(Instructions to follow):
All lines below containing the string "brick" are to be copied.

####################

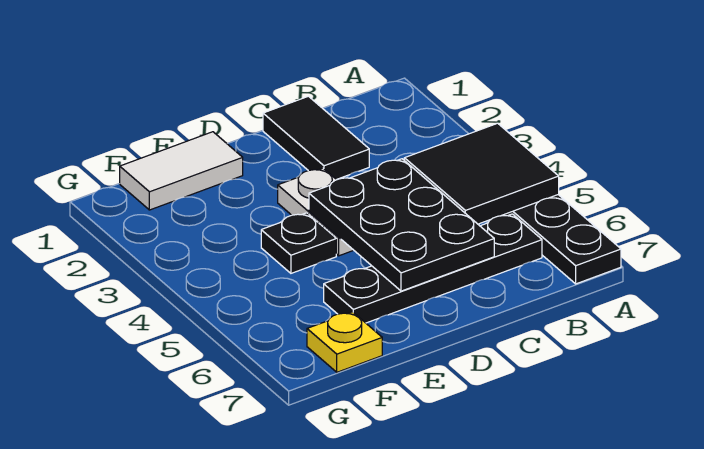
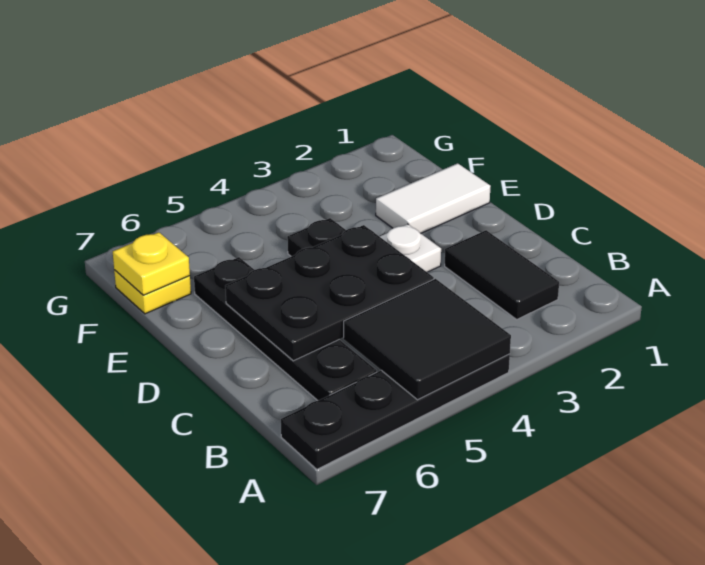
black tile C1:C2 level 1 -> black tile B2:C2 level 1
white tile E1:F1 level 1 -> white tile E1:E2 level 1
none -> yellow plate F7 level 2

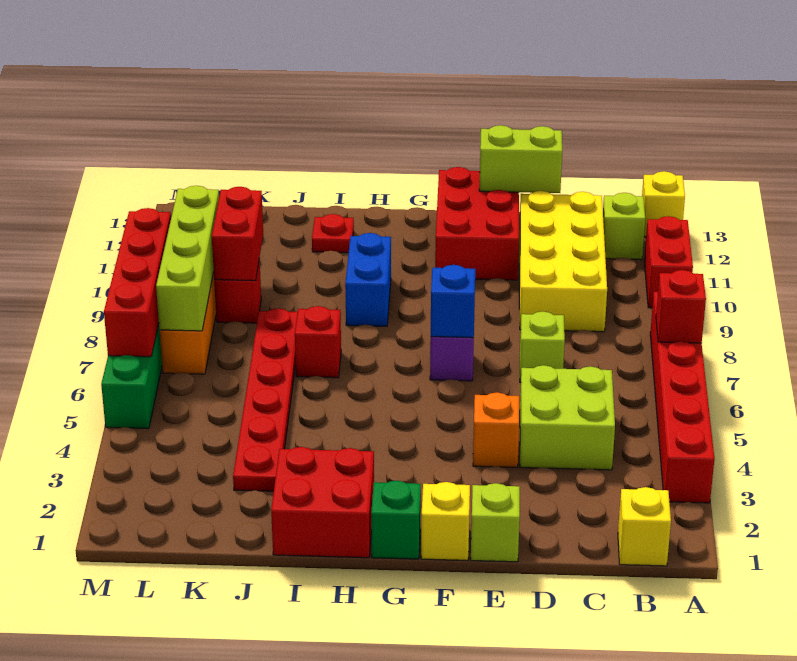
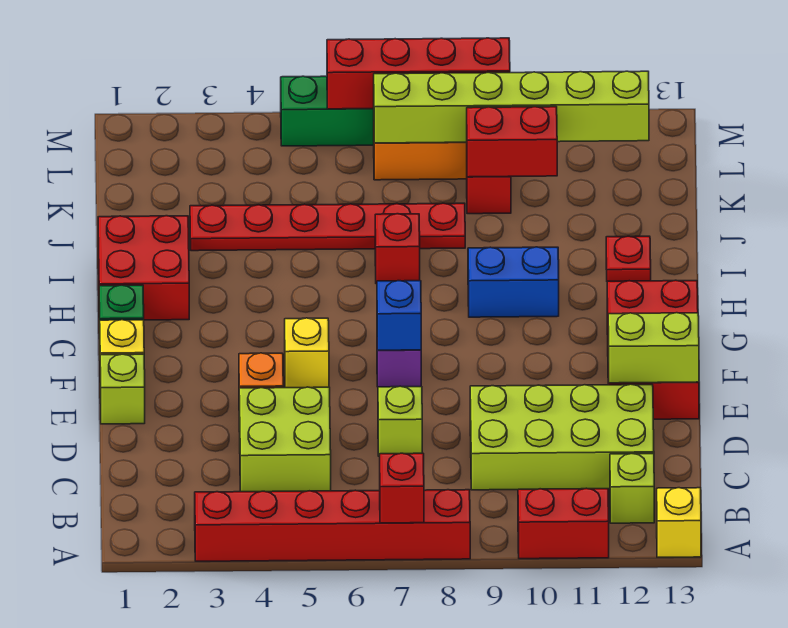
yellow brick B1 level 1 -> yellow brick F5 level 1
yellow brick C9:D12 level 1 -> lime brick C9:D12 level 1
lime brick D13:E13 level 2 -> lime brick E12:E13 level 2
red brick E11:F13 level 1 -> red brick E12:G13 level 1
lime brick L7:L10 level 2 -> lime brick L7:L12 level 2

####################

(Task response):
yellow brick B1 level 1 -> yellow brick F5 level 1
yellow brick C9:D12 level 1 -> lime brick C9:D12 level 1
lime brick D13:E13 level 2 -> lime brick E12:E13 level 2
red brick E11:F13 level 1 -> red brick E12:G13 level 1
lime brick L7:L10 level 2 -> lime brick L7:L12 level 2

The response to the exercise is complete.